_Action item:_ In the entries below, find the line with "pink brick G1" and the line with "pink cone I6 level 1 -> red cone I6 level 1". Return those two lines and all lines between them, exactly.

_Material for this exercise:_
┏━━

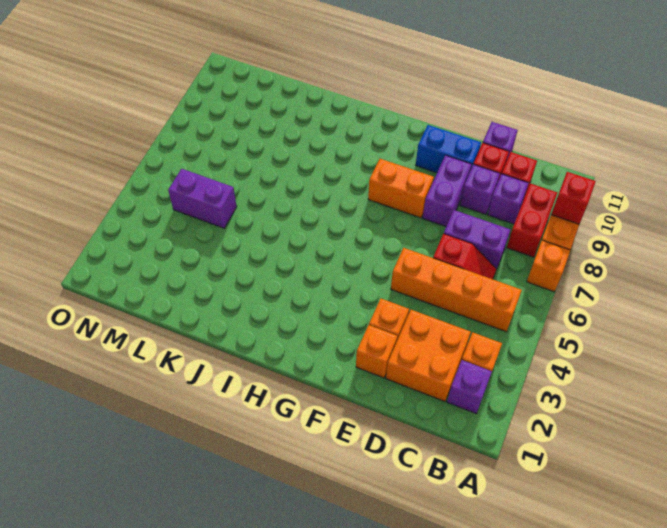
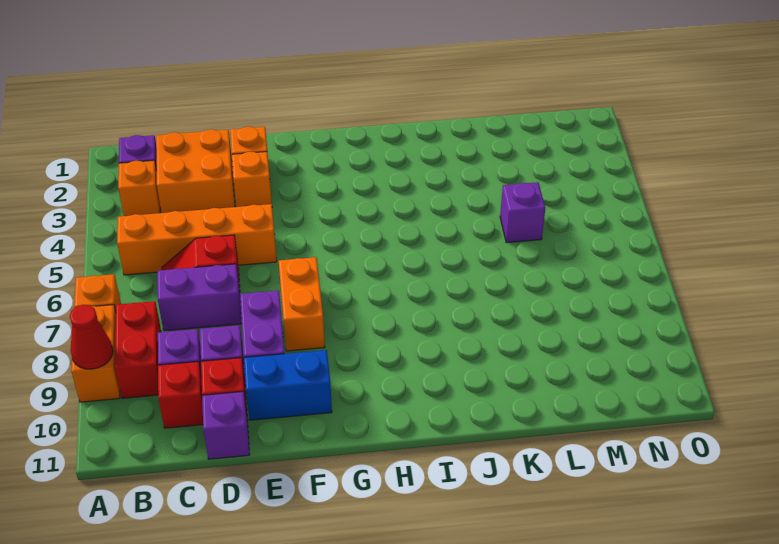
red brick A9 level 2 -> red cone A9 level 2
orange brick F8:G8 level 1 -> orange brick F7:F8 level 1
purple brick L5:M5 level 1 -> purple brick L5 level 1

┗━━
┏━━

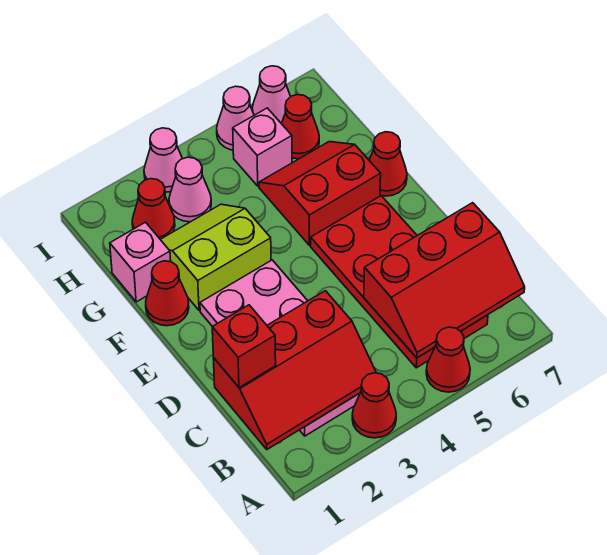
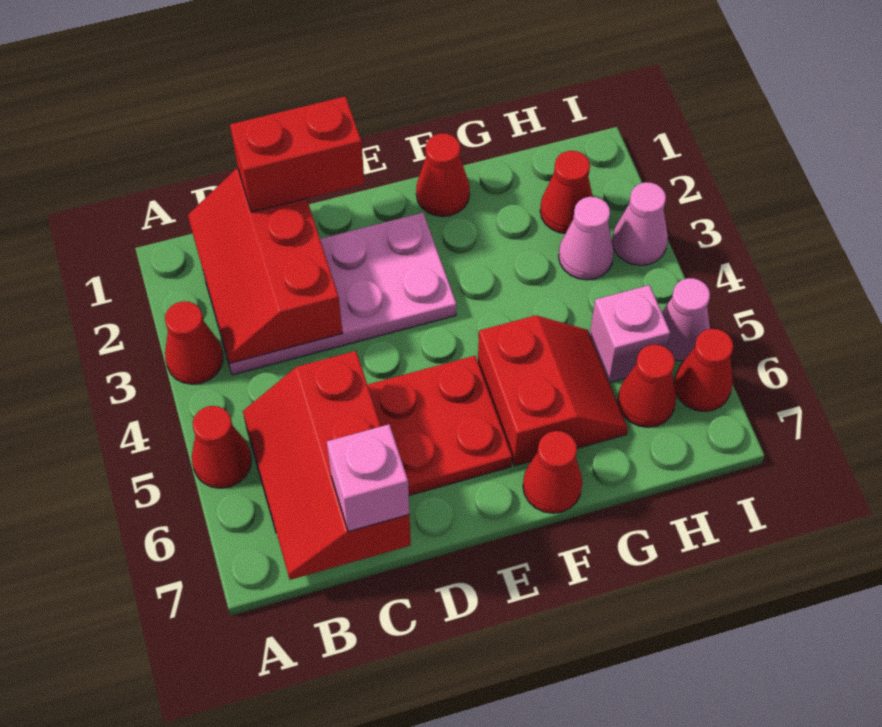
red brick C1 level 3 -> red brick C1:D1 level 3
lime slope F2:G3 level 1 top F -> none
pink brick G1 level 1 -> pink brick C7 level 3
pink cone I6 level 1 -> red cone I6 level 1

┗━━

_Response to this exercise:_
pink brick G1 level 1 -> pink brick C7 level 3
pink cone I6 level 1 -> red cone I6 level 1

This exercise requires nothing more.